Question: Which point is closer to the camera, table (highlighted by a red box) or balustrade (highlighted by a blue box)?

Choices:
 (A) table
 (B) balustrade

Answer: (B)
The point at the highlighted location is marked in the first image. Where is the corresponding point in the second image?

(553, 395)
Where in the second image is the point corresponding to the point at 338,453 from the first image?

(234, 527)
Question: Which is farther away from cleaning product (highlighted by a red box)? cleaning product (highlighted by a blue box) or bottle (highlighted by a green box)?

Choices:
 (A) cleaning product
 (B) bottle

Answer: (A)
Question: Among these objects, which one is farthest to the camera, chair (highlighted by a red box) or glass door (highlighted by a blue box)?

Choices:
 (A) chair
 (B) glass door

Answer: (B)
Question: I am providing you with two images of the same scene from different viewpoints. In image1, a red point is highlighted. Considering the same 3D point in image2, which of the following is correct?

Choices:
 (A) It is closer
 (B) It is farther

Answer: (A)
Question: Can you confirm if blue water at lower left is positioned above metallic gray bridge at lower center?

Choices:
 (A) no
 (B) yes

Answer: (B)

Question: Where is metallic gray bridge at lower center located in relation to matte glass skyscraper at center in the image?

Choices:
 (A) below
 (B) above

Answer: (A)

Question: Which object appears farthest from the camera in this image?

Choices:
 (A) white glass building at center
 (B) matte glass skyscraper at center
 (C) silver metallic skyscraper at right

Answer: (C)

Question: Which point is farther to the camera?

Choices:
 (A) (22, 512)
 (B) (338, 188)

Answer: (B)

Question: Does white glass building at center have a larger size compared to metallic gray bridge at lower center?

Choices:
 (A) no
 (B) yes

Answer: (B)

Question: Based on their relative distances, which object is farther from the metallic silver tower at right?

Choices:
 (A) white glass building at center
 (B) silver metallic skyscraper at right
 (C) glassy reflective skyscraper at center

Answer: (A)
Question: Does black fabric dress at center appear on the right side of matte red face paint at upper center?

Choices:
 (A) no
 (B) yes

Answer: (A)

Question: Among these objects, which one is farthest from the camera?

■ ■ ■ ■ ■ ■ ■

Update the items by changing "metallic gray bridge" to "steel gray bridge" everywhere it occurs. Keep every other part the same.

Question: Which point is closer to the camera, table (highlighted by a red box) or balustrade (highlighted by a blue box)?

Choices:
 (A) table
 (B) balustrade

Answer: (B)
The point at the highlighted location is marked in the first image. Where is the corresponding point in the second image?

(553, 395)
Where in the second image is the point corresponding to the point at 338,453 from the first image?

(234, 527)
Question: Which is farther away from cleaning product (highlighted by a red box)? cleaning product (highlighted by a blue box) or bottle (highlighted by a green box)?

Choices:
 (A) cleaning product
 (B) bottle

Answer: (A)
Question: Among these objects, which one is farthest to the camera, chair (highlighted by a red box) or glass door (highlighted by a blue box)?

Choices:
 (A) chair
 (B) glass door

Answer: (B)
Question: I am providing you with two images of the same scene from different viewpoints. In image1, a red point is highlighted. Considering the same 3D point in image2, which of the following is correct?

Choices:
 (A) It is closer
 (B) It is farther

Answer: (A)
Question: Can you confirm if blue water at lower left is positioned above steel gray bridge at lower center?

Choices:
 (A) no
 (B) yes

Answer: (B)

Question: Where is steel gray bridge at lower center located in relation to matte glass skyscraper at center in the image?

Choices:
 (A) below
 (B) above

Answer: (A)

Question: Which object appears farthest from the camera in this image?

Choices:
 (A) white glass building at center
 (B) matte glass skyscraper at center
 (C) silver metallic skyscraper at right

Answer: (C)

Question: Which point is farther to the camera?

Choices:
 (A) (22, 512)
 (B) (338, 188)

Answer: (B)

Question: Does white glass building at center have a larger size compared to steel gray bridge at lower center?

Choices:
 (A) no
 (B) yes

Answer: (B)

Question: Based on their relative distances, which object is farther from the metallic silver tower at right?

Choices:
 (A) white glass building at center
 (B) silver metallic skyscraper at right
 (C) glassy reflective skyscraper at center

Answer: (A)
Question: Does black fabric dress at center appear on the right side of matte red face paint at upper center?

Choices:
 (A) no
 (B) yes

Answer: (A)

Question: Among these objects, which one is farthest from the camera?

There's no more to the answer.